BEGIN

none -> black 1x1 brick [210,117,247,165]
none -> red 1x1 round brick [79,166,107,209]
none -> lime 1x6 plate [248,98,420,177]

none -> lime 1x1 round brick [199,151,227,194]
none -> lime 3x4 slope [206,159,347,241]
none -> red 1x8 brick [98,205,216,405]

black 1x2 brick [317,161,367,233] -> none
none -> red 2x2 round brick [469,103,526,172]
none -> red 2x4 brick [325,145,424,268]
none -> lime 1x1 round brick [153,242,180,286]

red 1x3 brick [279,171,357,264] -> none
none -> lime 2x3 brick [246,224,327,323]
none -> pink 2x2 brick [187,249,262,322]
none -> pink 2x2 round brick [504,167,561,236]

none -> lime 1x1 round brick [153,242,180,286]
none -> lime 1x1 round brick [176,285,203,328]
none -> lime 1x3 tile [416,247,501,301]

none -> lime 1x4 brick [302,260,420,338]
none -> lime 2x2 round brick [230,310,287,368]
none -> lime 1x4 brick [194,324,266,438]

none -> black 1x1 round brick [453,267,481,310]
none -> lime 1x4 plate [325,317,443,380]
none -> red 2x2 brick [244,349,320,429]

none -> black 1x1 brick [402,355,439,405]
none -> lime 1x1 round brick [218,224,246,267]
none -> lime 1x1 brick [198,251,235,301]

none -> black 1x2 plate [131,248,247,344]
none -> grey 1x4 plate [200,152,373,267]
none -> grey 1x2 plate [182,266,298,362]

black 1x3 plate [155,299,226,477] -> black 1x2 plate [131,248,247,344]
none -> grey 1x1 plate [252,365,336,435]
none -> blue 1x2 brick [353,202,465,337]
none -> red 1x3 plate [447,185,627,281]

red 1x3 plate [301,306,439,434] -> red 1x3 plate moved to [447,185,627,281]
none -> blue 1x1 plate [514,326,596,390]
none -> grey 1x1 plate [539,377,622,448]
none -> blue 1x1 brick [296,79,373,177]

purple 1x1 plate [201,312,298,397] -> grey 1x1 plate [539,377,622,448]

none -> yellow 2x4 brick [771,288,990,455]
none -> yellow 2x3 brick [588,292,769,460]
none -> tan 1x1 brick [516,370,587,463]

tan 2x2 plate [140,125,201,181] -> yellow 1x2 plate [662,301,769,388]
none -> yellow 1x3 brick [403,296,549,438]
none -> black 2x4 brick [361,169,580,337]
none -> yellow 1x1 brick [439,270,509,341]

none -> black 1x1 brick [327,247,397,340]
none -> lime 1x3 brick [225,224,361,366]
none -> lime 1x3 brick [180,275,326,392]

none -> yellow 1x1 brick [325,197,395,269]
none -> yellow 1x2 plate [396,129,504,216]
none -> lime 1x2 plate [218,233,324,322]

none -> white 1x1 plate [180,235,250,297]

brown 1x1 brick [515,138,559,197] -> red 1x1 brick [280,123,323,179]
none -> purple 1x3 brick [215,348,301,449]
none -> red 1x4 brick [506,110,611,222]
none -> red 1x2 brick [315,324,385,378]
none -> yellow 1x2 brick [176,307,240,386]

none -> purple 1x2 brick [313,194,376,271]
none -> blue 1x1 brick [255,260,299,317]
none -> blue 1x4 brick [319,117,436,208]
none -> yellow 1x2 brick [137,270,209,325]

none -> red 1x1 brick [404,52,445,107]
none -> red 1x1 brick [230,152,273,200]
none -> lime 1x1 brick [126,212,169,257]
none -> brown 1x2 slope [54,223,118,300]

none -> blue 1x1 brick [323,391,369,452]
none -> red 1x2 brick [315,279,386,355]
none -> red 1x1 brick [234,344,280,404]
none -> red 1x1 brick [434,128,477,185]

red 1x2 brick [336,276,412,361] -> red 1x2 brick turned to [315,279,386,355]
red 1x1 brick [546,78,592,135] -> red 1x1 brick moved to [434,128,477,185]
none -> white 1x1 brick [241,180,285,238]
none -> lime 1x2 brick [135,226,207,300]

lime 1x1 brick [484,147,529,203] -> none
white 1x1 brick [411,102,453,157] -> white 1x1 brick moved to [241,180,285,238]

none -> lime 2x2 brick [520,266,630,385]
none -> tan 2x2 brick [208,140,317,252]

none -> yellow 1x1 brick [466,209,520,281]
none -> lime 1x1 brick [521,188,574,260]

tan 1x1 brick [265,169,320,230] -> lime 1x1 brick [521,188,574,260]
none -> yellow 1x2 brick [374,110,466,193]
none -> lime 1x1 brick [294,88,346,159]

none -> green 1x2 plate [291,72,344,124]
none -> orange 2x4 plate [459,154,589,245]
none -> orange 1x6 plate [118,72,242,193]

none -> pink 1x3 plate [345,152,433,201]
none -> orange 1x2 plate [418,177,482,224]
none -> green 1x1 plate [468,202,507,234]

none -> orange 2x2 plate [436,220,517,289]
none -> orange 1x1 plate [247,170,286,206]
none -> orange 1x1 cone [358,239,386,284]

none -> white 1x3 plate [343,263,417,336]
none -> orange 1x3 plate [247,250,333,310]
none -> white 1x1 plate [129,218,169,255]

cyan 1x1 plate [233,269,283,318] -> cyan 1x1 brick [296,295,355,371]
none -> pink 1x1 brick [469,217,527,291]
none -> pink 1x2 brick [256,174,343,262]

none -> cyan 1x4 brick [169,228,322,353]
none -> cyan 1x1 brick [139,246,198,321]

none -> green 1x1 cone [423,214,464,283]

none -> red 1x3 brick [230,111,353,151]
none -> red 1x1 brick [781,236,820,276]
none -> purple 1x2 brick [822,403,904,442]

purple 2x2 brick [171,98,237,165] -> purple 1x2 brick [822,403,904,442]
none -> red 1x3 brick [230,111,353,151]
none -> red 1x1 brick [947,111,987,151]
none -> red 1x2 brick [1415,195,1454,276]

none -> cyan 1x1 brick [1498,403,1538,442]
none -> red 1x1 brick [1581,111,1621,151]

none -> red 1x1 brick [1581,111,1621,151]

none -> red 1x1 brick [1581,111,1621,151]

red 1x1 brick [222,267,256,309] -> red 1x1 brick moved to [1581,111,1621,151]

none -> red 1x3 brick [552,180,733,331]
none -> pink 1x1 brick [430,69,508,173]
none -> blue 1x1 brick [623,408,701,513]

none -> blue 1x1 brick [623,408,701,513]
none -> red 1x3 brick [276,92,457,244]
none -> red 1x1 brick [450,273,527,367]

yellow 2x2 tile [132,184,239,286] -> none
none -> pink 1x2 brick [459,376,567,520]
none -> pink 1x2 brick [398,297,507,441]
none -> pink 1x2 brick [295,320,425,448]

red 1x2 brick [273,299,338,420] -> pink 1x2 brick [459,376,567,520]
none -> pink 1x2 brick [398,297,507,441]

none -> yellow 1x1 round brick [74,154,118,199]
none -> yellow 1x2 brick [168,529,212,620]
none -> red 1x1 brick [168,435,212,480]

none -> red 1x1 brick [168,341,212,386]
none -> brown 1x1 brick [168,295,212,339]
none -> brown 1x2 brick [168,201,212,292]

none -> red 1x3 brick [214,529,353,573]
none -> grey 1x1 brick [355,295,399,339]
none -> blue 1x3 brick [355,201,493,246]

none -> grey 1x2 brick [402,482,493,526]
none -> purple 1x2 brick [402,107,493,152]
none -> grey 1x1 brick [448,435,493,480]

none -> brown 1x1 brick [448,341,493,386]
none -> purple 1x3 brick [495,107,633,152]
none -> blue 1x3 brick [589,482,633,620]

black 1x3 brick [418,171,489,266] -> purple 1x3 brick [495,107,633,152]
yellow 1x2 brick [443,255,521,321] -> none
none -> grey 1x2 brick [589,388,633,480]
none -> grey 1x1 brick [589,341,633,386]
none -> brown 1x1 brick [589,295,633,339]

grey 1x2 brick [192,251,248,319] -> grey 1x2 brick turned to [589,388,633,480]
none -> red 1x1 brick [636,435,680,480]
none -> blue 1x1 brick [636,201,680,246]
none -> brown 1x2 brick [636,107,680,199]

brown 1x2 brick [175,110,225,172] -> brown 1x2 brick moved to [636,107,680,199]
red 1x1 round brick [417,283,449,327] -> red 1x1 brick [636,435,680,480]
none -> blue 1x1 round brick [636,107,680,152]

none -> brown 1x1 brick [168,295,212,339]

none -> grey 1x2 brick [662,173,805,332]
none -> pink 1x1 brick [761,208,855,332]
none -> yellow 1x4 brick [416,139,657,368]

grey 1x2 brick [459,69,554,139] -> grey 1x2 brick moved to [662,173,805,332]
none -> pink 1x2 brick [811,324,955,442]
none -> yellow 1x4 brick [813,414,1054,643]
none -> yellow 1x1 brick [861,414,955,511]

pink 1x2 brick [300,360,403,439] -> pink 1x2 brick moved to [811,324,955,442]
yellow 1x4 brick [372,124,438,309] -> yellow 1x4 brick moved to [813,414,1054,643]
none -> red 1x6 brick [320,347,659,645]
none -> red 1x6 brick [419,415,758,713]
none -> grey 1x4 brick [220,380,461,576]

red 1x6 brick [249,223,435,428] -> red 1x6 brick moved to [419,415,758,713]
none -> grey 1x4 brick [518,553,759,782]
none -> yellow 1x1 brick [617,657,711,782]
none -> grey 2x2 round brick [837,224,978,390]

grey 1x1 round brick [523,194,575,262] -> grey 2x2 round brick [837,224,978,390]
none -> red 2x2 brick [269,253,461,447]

END

▶ _Task goal_
Of all the entries above, output exactly the lines between the one holding "white 1x1 brick [411,102,453,157]" and the one holding "none -> orange 2x4 plate [459,154,589,245]", inclusive.

▶ _Solved problem_
white 1x1 brick [411,102,453,157] -> white 1x1 brick moved to [241,180,285,238]

none -> lime 2x2 brick [520,266,630,385]
none -> tan 2x2 brick [208,140,317,252]

none -> yellow 1x1 brick [466,209,520,281]
none -> lime 1x1 brick [521,188,574,260]

tan 1x1 brick [265,169,320,230] -> lime 1x1 brick [521,188,574,260]
none -> yellow 1x2 brick [374,110,466,193]
none -> lime 1x1 brick [294,88,346,159]

none -> green 1x2 plate [291,72,344,124]
none -> orange 2x4 plate [459,154,589,245]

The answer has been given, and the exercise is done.